=== Section Start ===
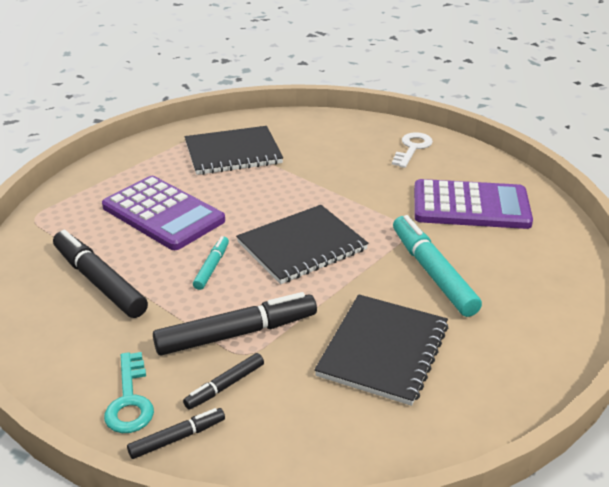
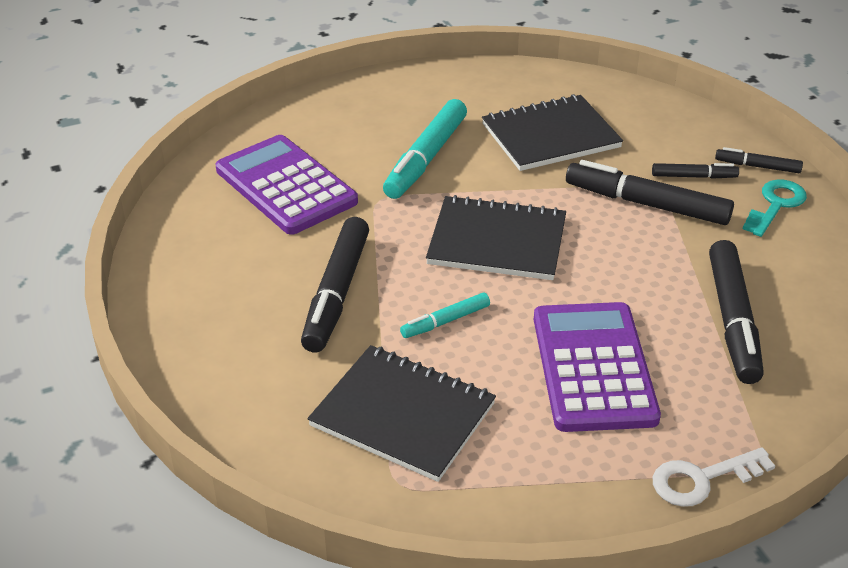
camera: 135 degrees left, 5 degrees up
(211, 267) = (607, 271): turquoise marker -> turquoise marker (446, 321)
(342, 176) = (337, 292): none -> black marker
(412, 148) = (201, 279): white key -> white key (702, 479)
=== Section End ===
### PROBLEM REQUIREMENTS
From the data above, report how many lines include the string "marker". The number alone will do.

### TASK ANSWER
2